BEGIN Given data

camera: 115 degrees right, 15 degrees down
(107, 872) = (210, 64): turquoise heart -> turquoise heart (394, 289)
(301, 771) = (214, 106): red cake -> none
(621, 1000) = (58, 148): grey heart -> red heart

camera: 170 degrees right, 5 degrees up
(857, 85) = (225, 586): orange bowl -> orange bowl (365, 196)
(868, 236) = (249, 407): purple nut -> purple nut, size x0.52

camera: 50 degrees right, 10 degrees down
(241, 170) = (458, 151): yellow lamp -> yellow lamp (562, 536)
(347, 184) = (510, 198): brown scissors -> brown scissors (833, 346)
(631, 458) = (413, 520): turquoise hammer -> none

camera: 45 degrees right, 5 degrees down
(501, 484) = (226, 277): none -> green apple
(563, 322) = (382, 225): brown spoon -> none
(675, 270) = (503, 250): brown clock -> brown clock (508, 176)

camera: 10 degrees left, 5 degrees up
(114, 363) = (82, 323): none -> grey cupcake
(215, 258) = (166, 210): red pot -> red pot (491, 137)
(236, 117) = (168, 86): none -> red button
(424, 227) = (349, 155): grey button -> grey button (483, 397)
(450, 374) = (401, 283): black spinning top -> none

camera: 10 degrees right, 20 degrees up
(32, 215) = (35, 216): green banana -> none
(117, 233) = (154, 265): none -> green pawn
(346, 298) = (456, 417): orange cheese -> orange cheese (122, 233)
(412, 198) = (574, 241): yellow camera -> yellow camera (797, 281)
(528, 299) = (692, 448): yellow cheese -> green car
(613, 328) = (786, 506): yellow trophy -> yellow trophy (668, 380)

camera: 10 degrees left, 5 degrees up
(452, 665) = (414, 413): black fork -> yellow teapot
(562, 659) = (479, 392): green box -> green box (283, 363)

END Given data

Task goal >> Return the entries above exactly, each one complete.

Exercise output >>
camera: 115 degrees right, 15 degrees down
(107, 872) = (210, 64): turquoise heart -> turquoise heart (394, 289)
(301, 771) = (214, 106): red cake -> none
(621, 1000) = (58, 148): grey heart -> red heart

camera: 170 degrees right, 5 degrees up
(857, 85) = (225, 586): orange bowl -> orange bowl (365, 196)
(868, 236) = (249, 407): purple nut -> purple nut, size x0.52

camera: 50 degrees right, 10 degrees down
(241, 170) = (458, 151): yellow lamp -> yellow lamp (562, 536)
(347, 184) = (510, 198): brown scissors -> brown scissors (833, 346)
(631, 458) = (413, 520): turquoise hammer -> none

camera: 45 degrees right, 5 degrees down
(501, 484) = (226, 277): none -> green apple
(563, 322) = (382, 225): brown spoon -> none
(675, 270) = (503, 250): brown clock -> brown clock (508, 176)

camera: 10 degrees left, 5 degrees up
(114, 363) = (82, 323): none -> grey cupcake
(215, 258) = (166, 210): red pot -> red pot (491, 137)
(236, 117) = (168, 86): none -> red button
(424, 227) = (349, 155): grey button -> grey button (483, 397)
(450, 374) = (401, 283): black spinning top -> none

camera: 10 degrees right, 20 degrees up
(32, 215) = (35, 216): green banana -> none
(117, 233) = (154, 265): none -> green pawn
(346, 298) = (456, 417): orange cheese -> orange cheese (122, 233)
(412, 198) = (574, 241): yellow camera -> yellow camera (797, 281)
(528, 299) = (692, 448): yellow cheese -> green car
(613, 328) = (786, 506): yellow trophy -> yellow trophy (668, 380)

camera: 10 degrees left, 5 degrees up
(452, 665) = (414, 413): black fork -> yellow teapot
(562, 659) = (479, 392): green box -> green box (283, 363)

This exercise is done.